→ Listed entries:
#####
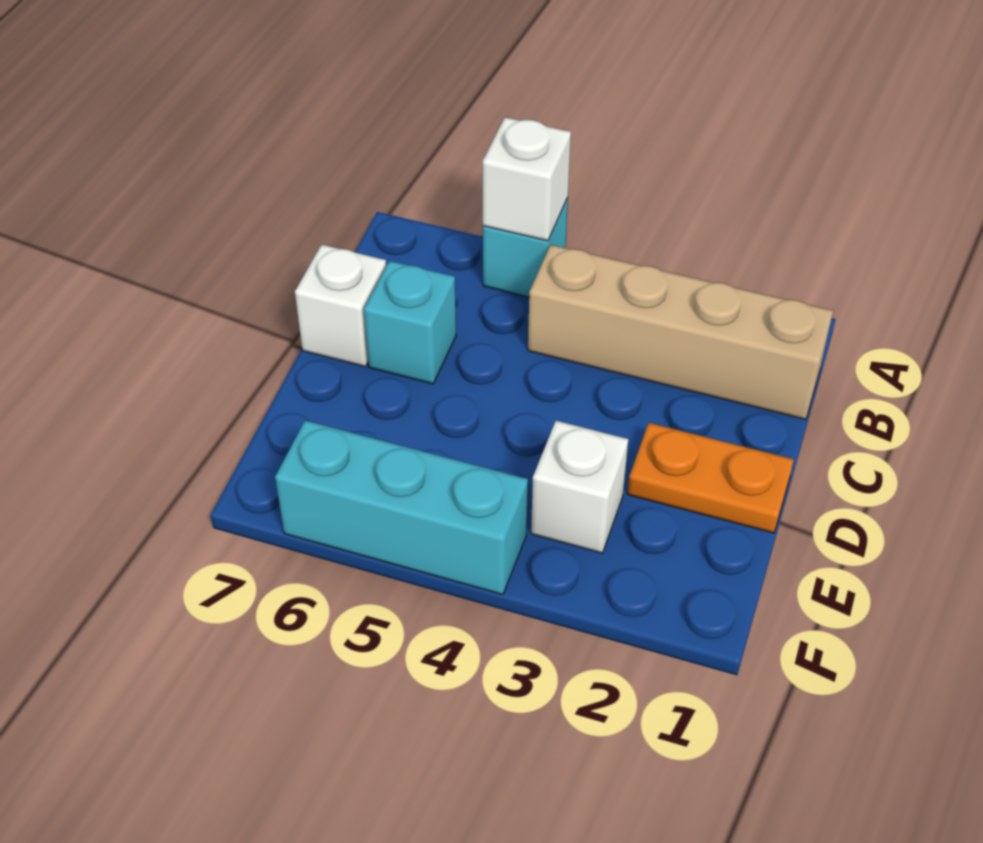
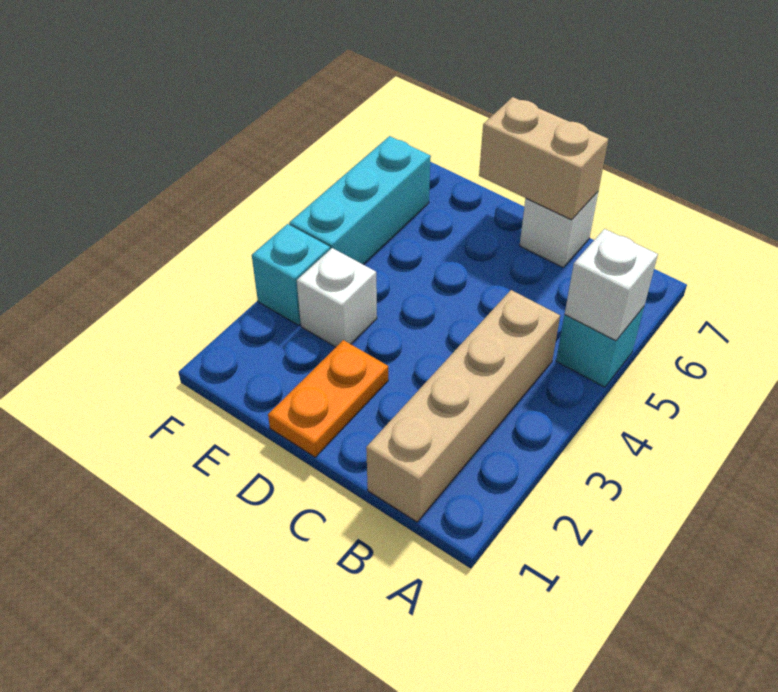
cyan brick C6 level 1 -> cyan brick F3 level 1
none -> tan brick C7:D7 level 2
#####
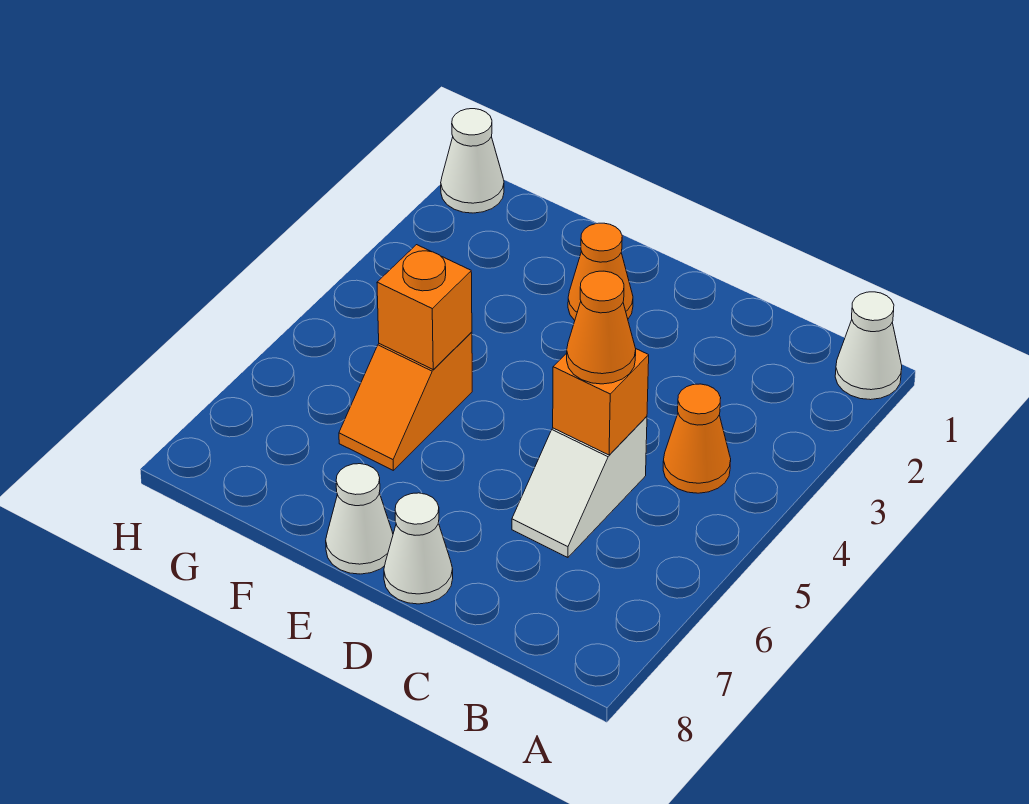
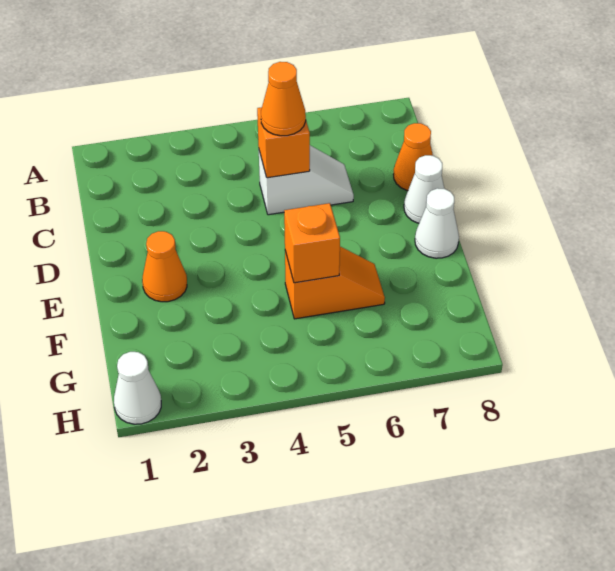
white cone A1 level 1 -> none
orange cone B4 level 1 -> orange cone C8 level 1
#####
→ Activity:
The required answer is the run of lines above, starting at the line with "cyan brick C6" and ending at the line with "none -> tan brick C7:D7 level 2", reproduced exactly with both ends.

→ Solution to the problem:
cyan brick C6 level 1 -> cyan brick F3 level 1
none -> tan brick C7:D7 level 2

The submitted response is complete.